Activity: Write out the whole listing below exactly, skipping each picture.
(Entries provided)
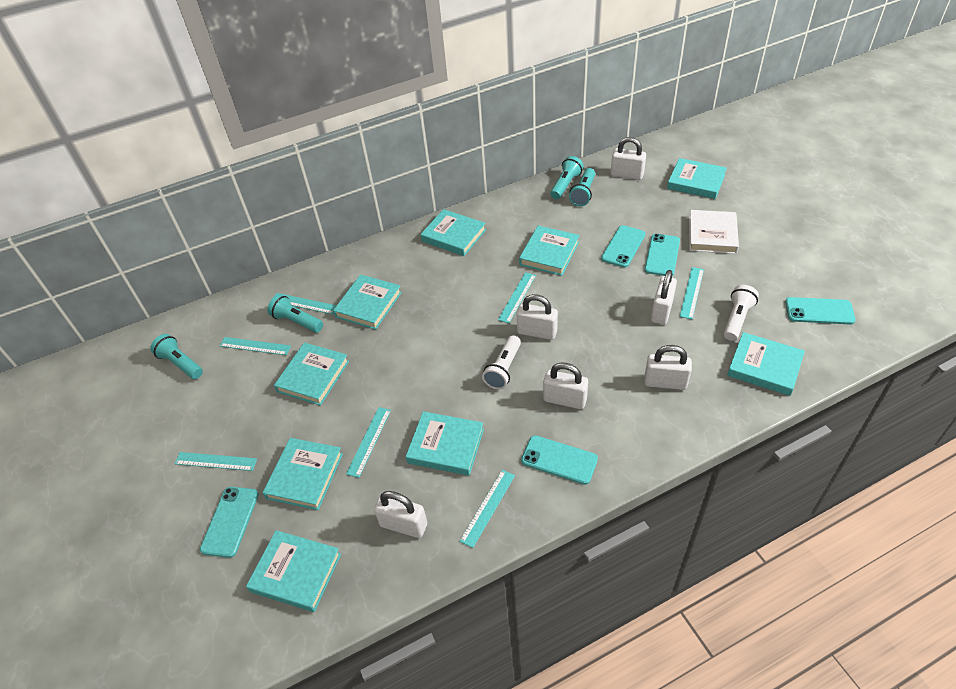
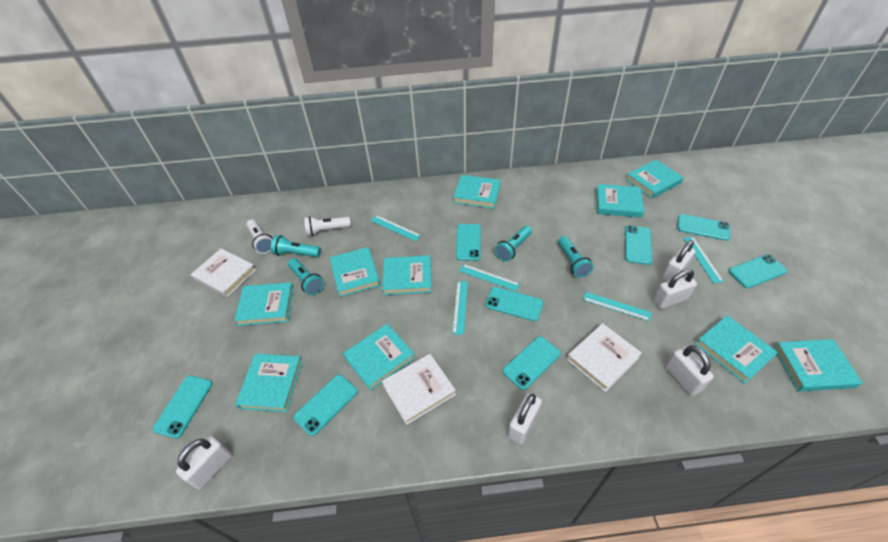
turquoise book: 9 -> 10
turquoise phone: 5 -> 8
turquoise ruler: 7 -> 5
white book: 1 -> 3
white padlock: 6 -> 5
(End Entries provided)
Expected answer:
turquoise book: 9 -> 10
turquoise phone: 5 -> 8
turquoise ruler: 7 -> 5
white book: 1 -> 3
white padlock: 6 -> 5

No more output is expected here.